▶ **HOW TO COMPLETE THIS TASK**
The required answer is an exact copy of every entry underneath.

▶ **GIVEN DATA**
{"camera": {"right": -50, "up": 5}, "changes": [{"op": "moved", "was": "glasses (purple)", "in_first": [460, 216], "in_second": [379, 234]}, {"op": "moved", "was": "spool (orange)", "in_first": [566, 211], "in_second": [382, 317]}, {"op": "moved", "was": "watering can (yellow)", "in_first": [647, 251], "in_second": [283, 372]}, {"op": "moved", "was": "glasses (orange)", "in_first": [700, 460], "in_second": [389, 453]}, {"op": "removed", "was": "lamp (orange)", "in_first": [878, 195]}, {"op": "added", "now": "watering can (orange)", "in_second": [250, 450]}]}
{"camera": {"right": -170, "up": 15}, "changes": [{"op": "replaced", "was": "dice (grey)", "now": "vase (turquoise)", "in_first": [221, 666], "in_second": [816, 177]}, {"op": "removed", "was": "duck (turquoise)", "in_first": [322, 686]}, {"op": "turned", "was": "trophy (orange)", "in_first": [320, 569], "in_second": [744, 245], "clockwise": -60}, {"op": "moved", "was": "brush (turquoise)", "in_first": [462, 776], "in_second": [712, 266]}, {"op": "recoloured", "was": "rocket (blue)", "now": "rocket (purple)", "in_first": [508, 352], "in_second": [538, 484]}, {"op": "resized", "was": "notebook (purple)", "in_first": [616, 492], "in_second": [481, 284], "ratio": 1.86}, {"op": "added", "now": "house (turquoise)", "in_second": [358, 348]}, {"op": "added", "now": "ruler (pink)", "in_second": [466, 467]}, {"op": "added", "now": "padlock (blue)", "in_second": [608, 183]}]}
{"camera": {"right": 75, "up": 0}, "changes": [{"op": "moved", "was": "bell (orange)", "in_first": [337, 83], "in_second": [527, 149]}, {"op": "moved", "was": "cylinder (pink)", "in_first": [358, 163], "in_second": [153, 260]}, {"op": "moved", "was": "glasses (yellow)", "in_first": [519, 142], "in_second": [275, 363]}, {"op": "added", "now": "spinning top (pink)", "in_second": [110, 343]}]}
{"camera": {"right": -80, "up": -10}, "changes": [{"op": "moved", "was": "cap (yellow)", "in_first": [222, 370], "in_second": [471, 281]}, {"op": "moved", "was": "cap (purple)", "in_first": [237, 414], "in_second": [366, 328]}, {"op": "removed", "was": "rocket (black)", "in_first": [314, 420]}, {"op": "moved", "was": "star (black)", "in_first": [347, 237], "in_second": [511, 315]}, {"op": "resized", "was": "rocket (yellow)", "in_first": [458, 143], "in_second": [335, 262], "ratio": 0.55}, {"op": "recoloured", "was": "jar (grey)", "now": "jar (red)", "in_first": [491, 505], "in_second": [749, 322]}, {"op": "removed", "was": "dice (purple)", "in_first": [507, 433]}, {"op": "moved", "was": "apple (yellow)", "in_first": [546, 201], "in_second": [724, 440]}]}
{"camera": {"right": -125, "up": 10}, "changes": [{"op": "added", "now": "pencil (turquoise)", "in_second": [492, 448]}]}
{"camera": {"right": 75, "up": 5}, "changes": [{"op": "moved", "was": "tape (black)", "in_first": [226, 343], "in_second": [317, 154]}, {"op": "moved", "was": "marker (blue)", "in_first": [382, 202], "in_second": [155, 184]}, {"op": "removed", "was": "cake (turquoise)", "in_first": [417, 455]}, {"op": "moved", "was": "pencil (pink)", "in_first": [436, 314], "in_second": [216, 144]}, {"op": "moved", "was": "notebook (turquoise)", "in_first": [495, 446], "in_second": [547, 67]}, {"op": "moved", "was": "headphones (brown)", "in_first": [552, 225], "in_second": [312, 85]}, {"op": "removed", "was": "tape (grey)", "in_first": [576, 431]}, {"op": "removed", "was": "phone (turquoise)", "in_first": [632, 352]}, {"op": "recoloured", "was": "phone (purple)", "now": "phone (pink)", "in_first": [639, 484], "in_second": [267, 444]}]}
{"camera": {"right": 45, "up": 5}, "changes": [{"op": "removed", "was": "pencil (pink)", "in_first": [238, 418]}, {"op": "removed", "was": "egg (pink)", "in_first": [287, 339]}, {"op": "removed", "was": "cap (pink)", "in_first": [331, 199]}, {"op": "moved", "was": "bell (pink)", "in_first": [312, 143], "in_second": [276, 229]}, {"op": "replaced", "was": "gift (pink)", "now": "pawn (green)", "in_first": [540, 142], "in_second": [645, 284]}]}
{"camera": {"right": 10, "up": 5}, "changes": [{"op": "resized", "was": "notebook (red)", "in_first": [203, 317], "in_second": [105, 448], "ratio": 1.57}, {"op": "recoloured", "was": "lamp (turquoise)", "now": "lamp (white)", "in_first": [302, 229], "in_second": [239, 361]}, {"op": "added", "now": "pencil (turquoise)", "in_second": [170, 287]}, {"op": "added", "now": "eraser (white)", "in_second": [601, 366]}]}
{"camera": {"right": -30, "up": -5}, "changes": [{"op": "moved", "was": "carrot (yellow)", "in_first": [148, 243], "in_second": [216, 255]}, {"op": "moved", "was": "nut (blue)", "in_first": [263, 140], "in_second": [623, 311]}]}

▶ **SOLVED PROBLEM**
{"camera": {"right": -50, "up": 5}, "changes": [{"op": "moved", "was": "glasses (purple)", "in_first": [460, 216], "in_second": [379, 234]}, {"op": "moved", "was": "spool (orange)", "in_first": [566, 211], "in_second": [382, 317]}, {"op": "moved", "was": "watering can (yellow)", "in_first": [647, 251], "in_second": [283, 372]}, {"op": "moved", "was": "glasses (orange)", "in_first": [700, 460], "in_second": [389, 453]}, {"op": "removed", "was": "lamp (orange)", "in_first": [878, 195]}, {"op": "added", "now": "watering can (orange)", "in_second": [250, 450]}]}
{"camera": {"right": -170, "up": 15}, "changes": [{"op": "replaced", "was": "dice (grey)", "now": "vase (turquoise)", "in_first": [221, 666], "in_second": [816, 177]}, {"op": "removed", "was": "duck (turquoise)", "in_first": [322, 686]}, {"op": "turned", "was": "trophy (orange)", "in_first": [320, 569], "in_second": [744, 245], "clockwise": -60}, {"op": "moved", "was": "brush (turquoise)", "in_first": [462, 776], "in_second": [712, 266]}, {"op": "recoloured", "was": "rocket (blue)", "now": "rocket (purple)", "in_first": [508, 352], "in_second": [538, 484]}, {"op": "resized", "was": "notebook (purple)", "in_first": [616, 492], "in_second": [481, 284], "ratio": 1.86}, {"op": "added", "now": "house (turquoise)", "in_second": [358, 348]}, {"op": "added", "now": "ruler (pink)", "in_second": [466, 467]}, {"op": "added", "now": "padlock (blue)", "in_second": [608, 183]}]}
{"camera": {"right": 75, "up": 0}, "changes": [{"op": "moved", "was": "bell (orange)", "in_first": [337, 83], "in_second": [527, 149]}, {"op": "moved", "was": "cylinder (pink)", "in_first": [358, 163], "in_second": [153, 260]}, {"op": "moved", "was": "glasses (yellow)", "in_first": [519, 142], "in_second": [275, 363]}, {"op": "added", "now": "spinning top (pink)", "in_second": [110, 343]}]}
{"camera": {"right": -80, "up": -10}, "changes": [{"op": "moved", "was": "cap (yellow)", "in_first": [222, 370], "in_second": [471, 281]}, {"op": "moved", "was": "cap (purple)", "in_first": [237, 414], "in_second": [366, 328]}, {"op": "removed", "was": "rocket (black)", "in_first": [314, 420]}, {"op": "moved", "was": "star (black)", "in_first": [347, 237], "in_second": [511, 315]}, {"op": "resized", "was": "rocket (yellow)", "in_first": [458, 143], "in_second": [335, 262], "ratio": 0.55}, {"op": "recoloured", "was": "jar (grey)", "now": "jar (red)", "in_first": [491, 505], "in_second": [749, 322]}, {"op": "removed", "was": "dice (purple)", "in_first": [507, 433]}, {"op": "moved", "was": "apple (yellow)", "in_first": [546, 201], "in_second": [724, 440]}]}
{"camera": {"right": -125, "up": 10}, "changes": [{"op": "added", "now": "pencil (turquoise)", "in_second": [492, 448]}]}
{"camera": {"right": 75, "up": 5}, "changes": [{"op": "moved", "was": "tape (black)", "in_first": [226, 343], "in_second": [317, 154]}, {"op": "moved", "was": "marker (blue)", "in_first": [382, 202], "in_second": [155, 184]}, {"op": "removed", "was": "cake (turquoise)", "in_first": [417, 455]}, {"op": "moved", "was": "pencil (pink)", "in_first": [436, 314], "in_second": [216, 144]}, {"op": "moved", "was": "notebook (turquoise)", "in_first": [495, 446], "in_second": [547, 67]}, {"op": "moved", "was": "headphones (brown)", "in_first": [552, 225], "in_second": [312, 85]}, {"op": "removed", "was": "tape (grey)", "in_first": [576, 431]}, {"op": "removed", "was": "phone (turquoise)", "in_first": [632, 352]}, {"op": "recoloured", "was": "phone (purple)", "now": "phone (pink)", "in_first": [639, 484], "in_second": [267, 444]}]}
{"camera": {"right": 45, "up": 5}, "changes": [{"op": "removed", "was": "pencil (pink)", "in_first": [238, 418]}, {"op": "removed", "was": "egg (pink)", "in_first": [287, 339]}, {"op": "removed", "was": "cap (pink)", "in_first": [331, 199]}, {"op": "moved", "was": "bell (pink)", "in_first": [312, 143], "in_second": [276, 229]}, {"op": "replaced", "was": "gift (pink)", "now": "pawn (green)", "in_first": [540, 142], "in_second": [645, 284]}]}
{"camera": {"right": 10, "up": 5}, "changes": [{"op": "resized", "was": "notebook (red)", "in_first": [203, 317], "in_second": [105, 448], "ratio": 1.57}, {"op": "recoloured", "was": "lamp (turquoise)", "now": "lamp (white)", "in_first": [302, 229], "in_second": [239, 361]}, {"op": "added", "now": "pencil (turquoise)", "in_second": [170, 287]}, {"op": "added", "now": "eraser (white)", "in_second": [601, 366]}]}
{"camera": {"right": -30, "up": -5}, "changes": [{"op": "moved", "was": "carrot (yellow)", "in_first": [148, 243], "in_second": [216, 255]}, {"op": "moved", "was": "nut (blue)", "in_first": [263, 140], "in_second": [623, 311]}]}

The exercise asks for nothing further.